Segment Start: RAW DATA

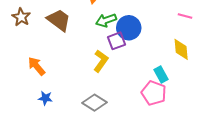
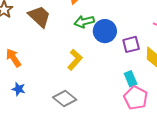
purple square: (117, 41) -> (131, 44), moved
pink pentagon: (154, 93) -> (136, 98), moved

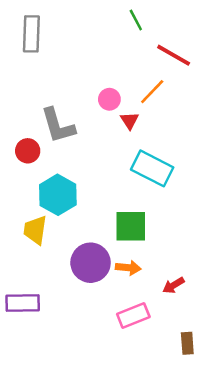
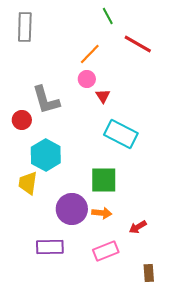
orange line: (152, 92) -> (90, 54), moved
purple rectangle: (23, 303) -> (50, 247), moved

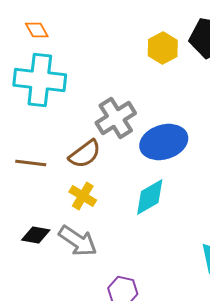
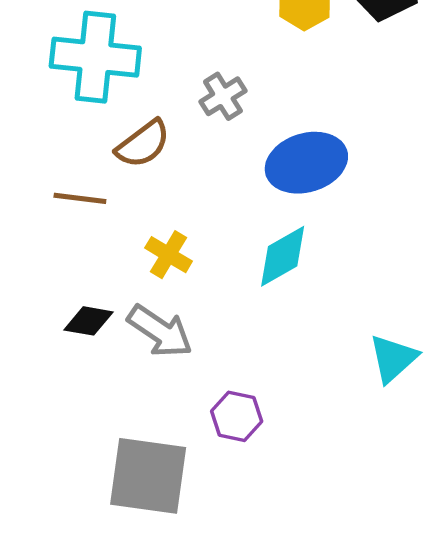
gray cross: (116, 118) -> (223, 96), moved, size x0.7
brown semicircle: (85, 154) -> (143, 144), moved

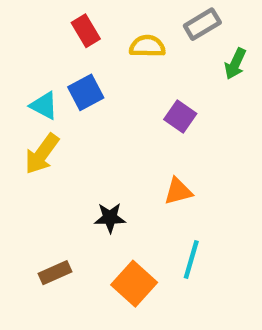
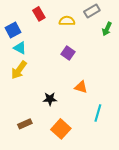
blue square: (86, 92) -> (13, 30), moved
purple square: (180, 117) -> (68, 53), moved
orange triangle: (178, 191) -> (81, 87), turned 32
cyan line: (191, 259) -> (98, 113), moved

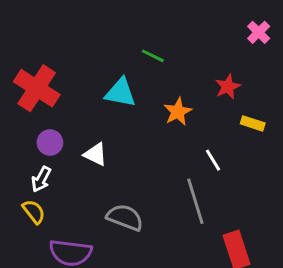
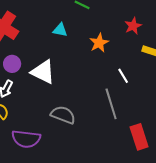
cyan triangle: (120, 93) -> (60, 30), size x0.7
white triangle: (95, 154) -> (43, 72), size x1.5

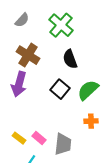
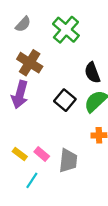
black semicircle: (70, 59) -> (92, 73), moved

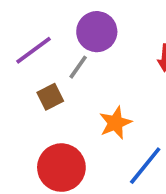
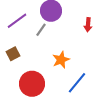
brown square: (50, 97) -> (13, 54), moved

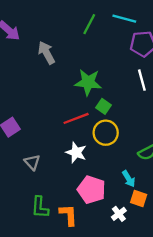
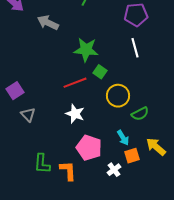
gray arrow: (46, 53) -> (48, 23), turned -35
yellow circle: (106, 133) -> (118, 96), moved
gray triangle: (32, 162) -> (28, 115), moved
orange square: (139, 199) -> (132, 156), turned -35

Segment End: RAW DATA

### [EXERCISE INSTRUCTIONS]
Your copy should match the entries above exactly and contain no pictures.

### [REPLY TO THE EXERCISE]
purple square: (117, 41) -> (131, 44), moved
pink pentagon: (154, 93) -> (136, 98), moved

orange line: (152, 92) -> (90, 54), moved
purple rectangle: (23, 303) -> (50, 247), moved

gray cross: (116, 118) -> (223, 96), moved, size x0.7
brown semicircle: (85, 154) -> (143, 144), moved

blue square: (86, 92) -> (13, 30), moved
purple square: (180, 117) -> (68, 53), moved
orange triangle: (178, 191) -> (81, 87), turned 32
cyan line: (191, 259) -> (98, 113), moved

cyan triangle: (120, 93) -> (60, 30), size x0.7
white triangle: (95, 154) -> (43, 72), size x1.5

black semicircle: (70, 59) -> (92, 73), moved

brown square: (50, 97) -> (13, 54), moved

gray arrow: (46, 53) -> (48, 23), turned -35
yellow circle: (106, 133) -> (118, 96), moved
gray triangle: (32, 162) -> (28, 115), moved
orange square: (139, 199) -> (132, 156), turned -35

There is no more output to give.